Find the line containing "camera: 20 degrees left, 0 degrees up" in the entries; transcribe it and all remaining lines through the end, exactly as they appear, but not the pictures.
[DATA — start]
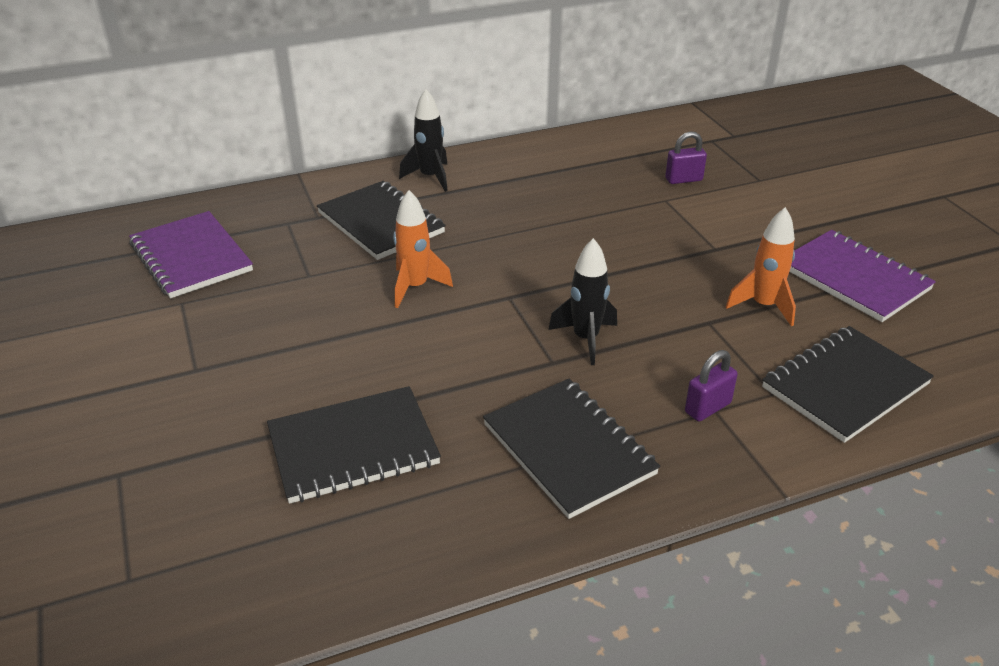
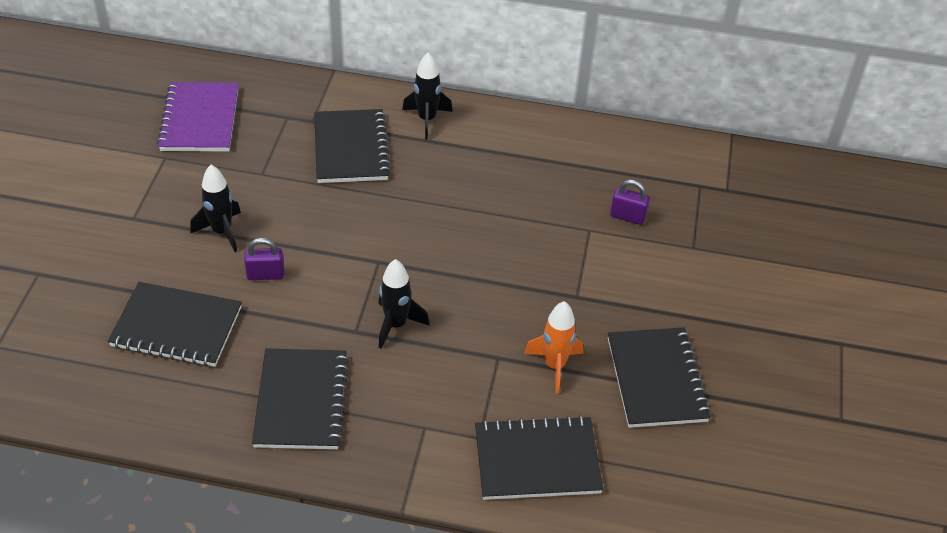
camera: 30 degrees right, 10 degrees up
(315, 339) = (222, 232): none -> black rocket
(415, 287) = (323, 220): orange rocket -> none
(707, 407) = (421, 422): purple padlock -> purple padlock (265, 274)
(854, 278) = (656, 379): purple notebook -> black notebook

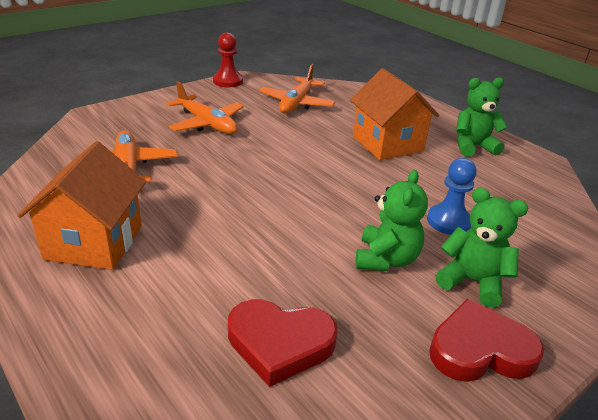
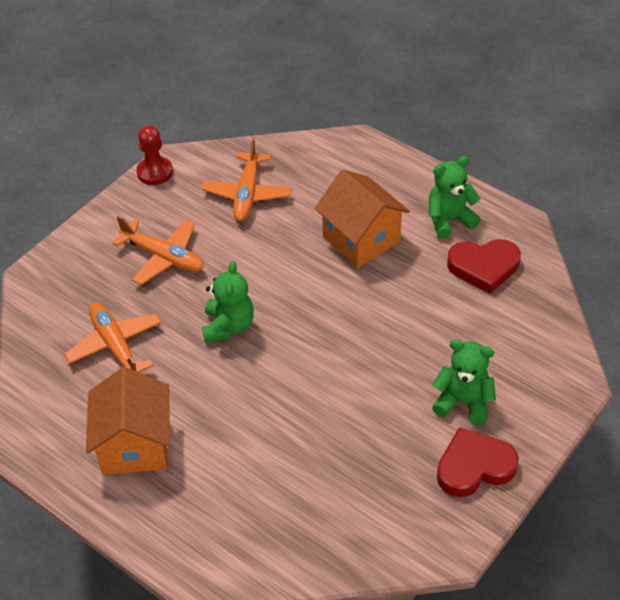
camera: 10 degrees left, 15 degrees up
(280, 343) = (325, 501): red heart -> red heart (484, 267)
(386, 259) = (388, 397): green teddy bear -> green teddy bear (228, 326)
(449, 221) = (436, 336): blue pawn -> none

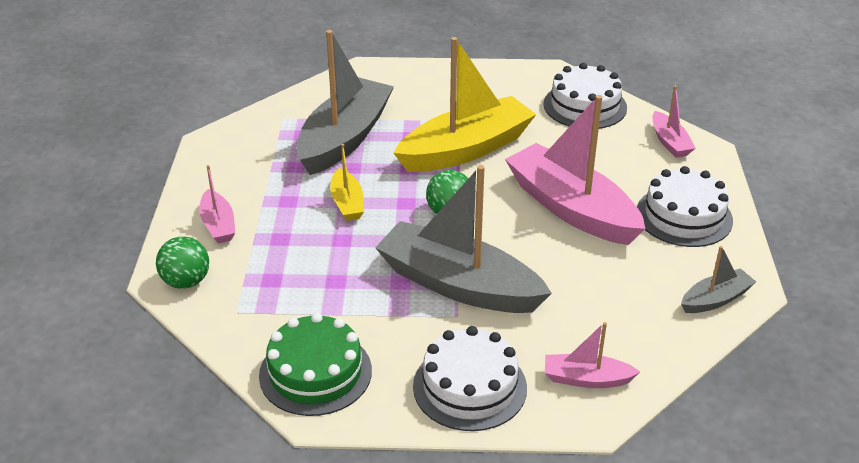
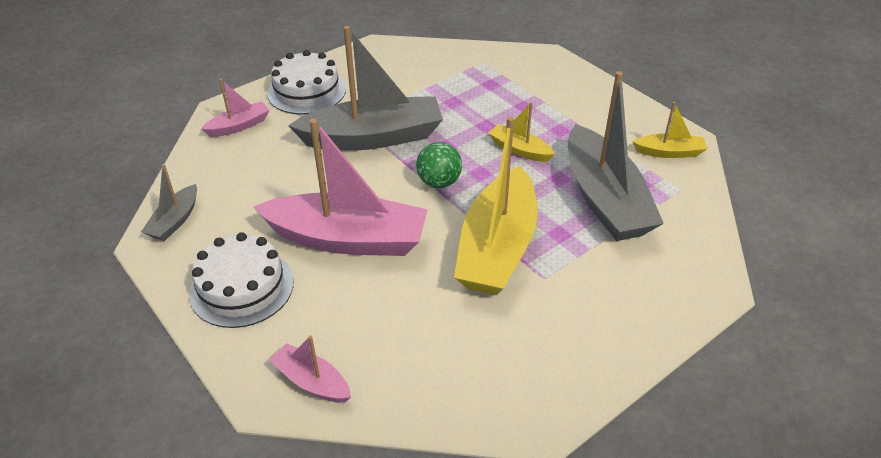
camera: 140 degrees right, 5 degrees up
(186, 281) = (534, 60): green ball -> none
(218, 225) = (573, 94): pink boat -> none
(241, 141) = (669, 152): none -> yellow boat
(315, 373) = (399, 59): green cake -> none
(585, 106) = (447, 383): white cake -> none

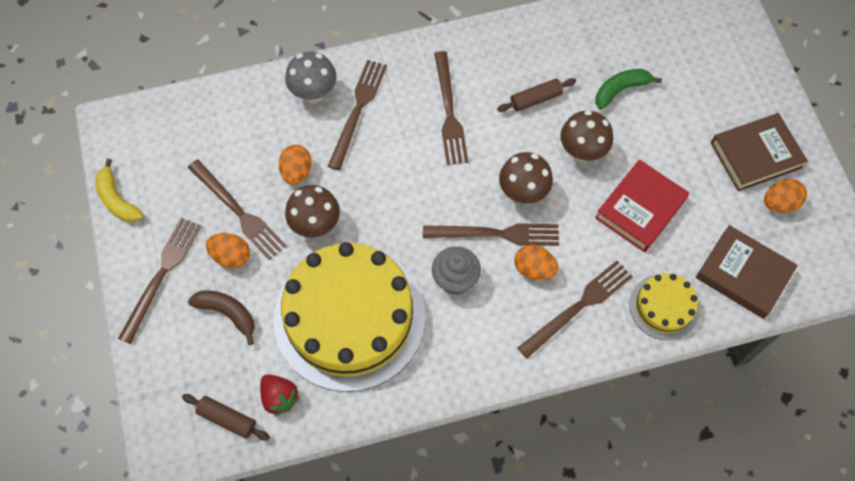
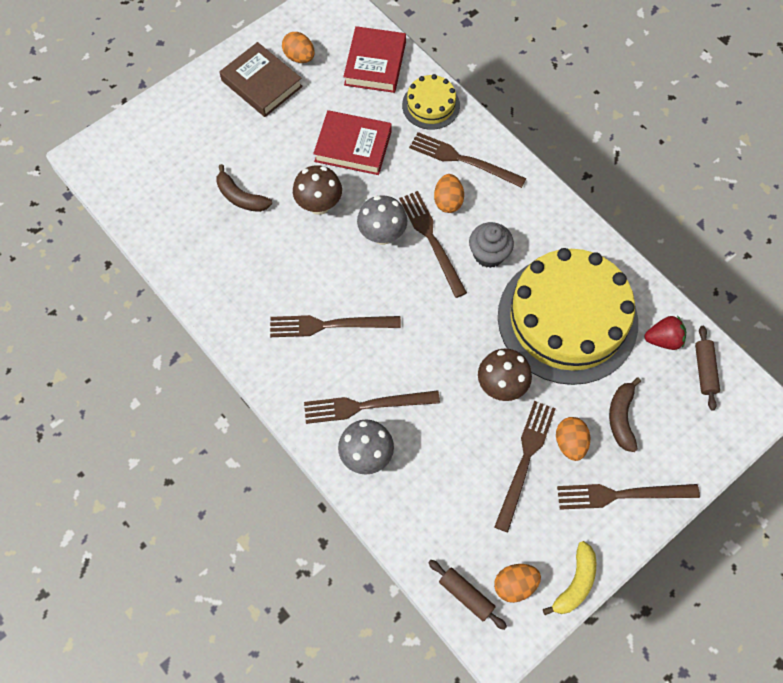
camera: 115 degrees left, 0 degrees up
(279, 397) = (663, 339): red strawberry -> red strawberry turned 60 degrees clockwise
(296, 172) = (458, 429): orange egg -> orange egg (515, 585)
(449, 112) = (329, 325): brown fork -> brown fork turned 150 degrees counterclockwise
(523, 192) = (382, 235): brown mushroom -> grey mushroom
(535, 99) = (282, 260): brown rolling pin -> brown rolling pin (466, 595)
(620, 90) = (241, 197): green banana -> brown banana
(743, 274) = (375, 64): brown book -> red book

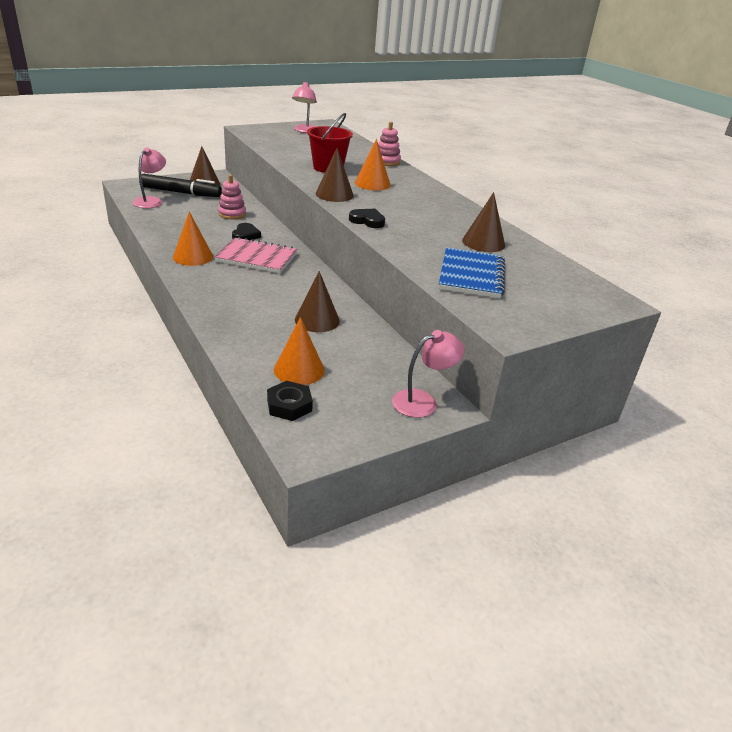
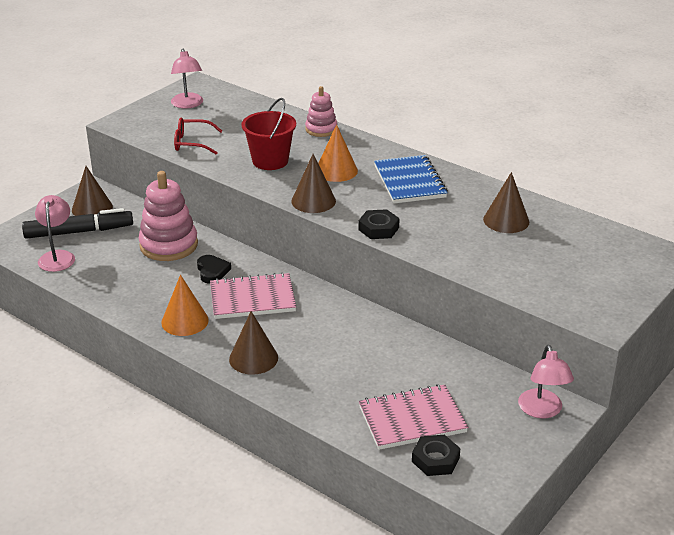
camera: 20 degrees left, 0 degrees up
(232, 214) = (169, 245): pink stacking toy -> pink stacking toy, size x1.70
(283, 148) = (192, 143): none -> red glasses
(299, 370) = (412, 419): orange cone -> pink notebook
(317, 320) = (380, 356): brown cone -> brown cone (253, 358)
(367, 221) = (378, 229): black heart -> black nut
(423, 401) = (542, 411): pink lamp -> pink lamp turned 135 degrees clockwise
(471, 275) = (527, 267): blue notebook -> blue notebook (410, 182)

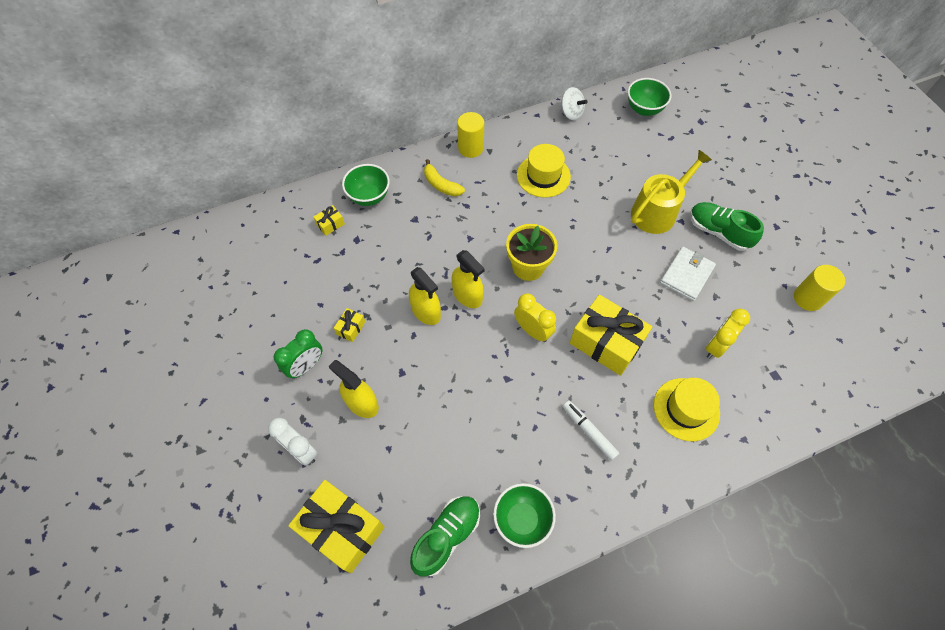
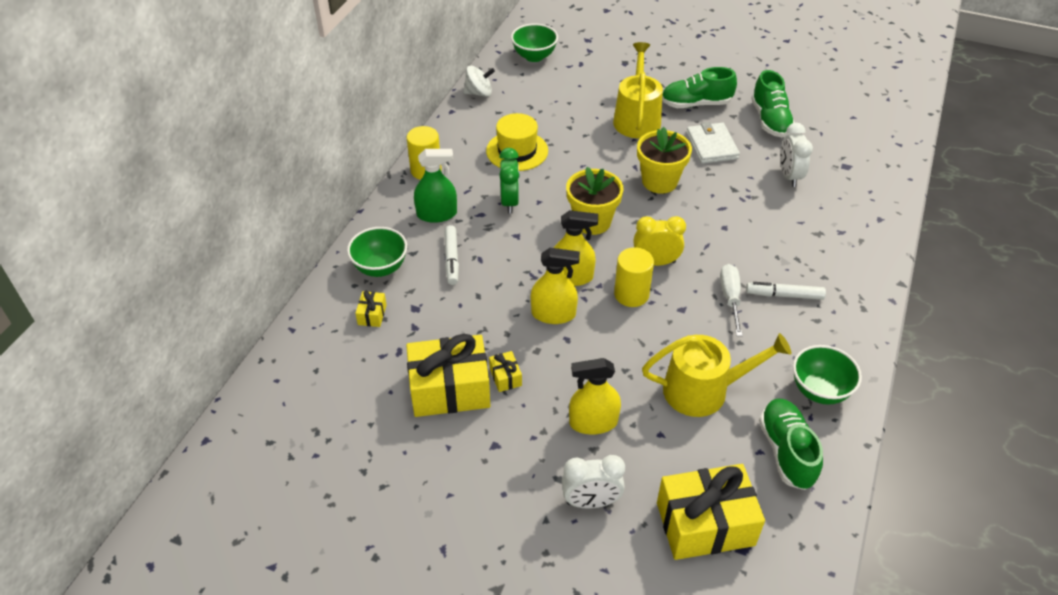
camera: 45 degrees left, 15 degrees down
(306, 366) = (505, 437): green clock -> green clock (510, 202)
(413, 223) = (451, 259): none -> white marker
(441, 185) = (437, 214): yellow banana -> green spray bottle
(449, 445) = (703, 390): none -> yellow watering can
(549, 400) = (730, 298): none -> white screwdriver
(606, 342) = (717, 229): yellow gift -> yellow gift (449, 389)
(611, 273) = (659, 181): none -> yellow flower pot
(686, 409) = (823, 229): yellow hat -> none
(716, 346) = (789, 176): yellow clock -> white clock
(762, 289) = (770, 120): none -> green shoe
(808, 298) = (803, 106): yellow cylinder -> yellow cylinder (631, 294)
[DATA — finish]
EXPECTED ANSWER
camera: 20 degrees left, 0 degrees up
(232, 214) = (169, 245): pink stacking toy -> pink stacking toy, size x1.70
(283, 148) = (192, 143): none -> red glasses
(299, 370) = (412, 419): orange cone -> pink notebook
(317, 320) = (380, 356): brown cone -> brown cone (253, 358)
(367, 221) = (378, 229): black heart -> black nut
(423, 401) = (542, 411): pink lamp -> pink lamp turned 135 degrees clockwise
(471, 275) = (527, 267): blue notebook -> blue notebook (410, 182)

camera: 45 degrees left, 15 degrees down
(306, 366) = (505, 437): green clock -> green clock (510, 202)
(413, 223) = (451, 259): none -> white marker
(441, 185) = (437, 214): yellow banana -> green spray bottle
(449, 445) = (703, 390): none -> yellow watering can
(549, 400) = (730, 298): none -> white screwdriver
(606, 342) = (717, 229): yellow gift -> yellow gift (449, 389)
(611, 273) = (659, 181): none -> yellow flower pot
(686, 409) = (823, 229): yellow hat -> none
(716, 346) = (789, 176): yellow clock -> white clock
(762, 289) = (770, 120): none -> green shoe
(808, 298) = (803, 106): yellow cylinder -> yellow cylinder (631, 294)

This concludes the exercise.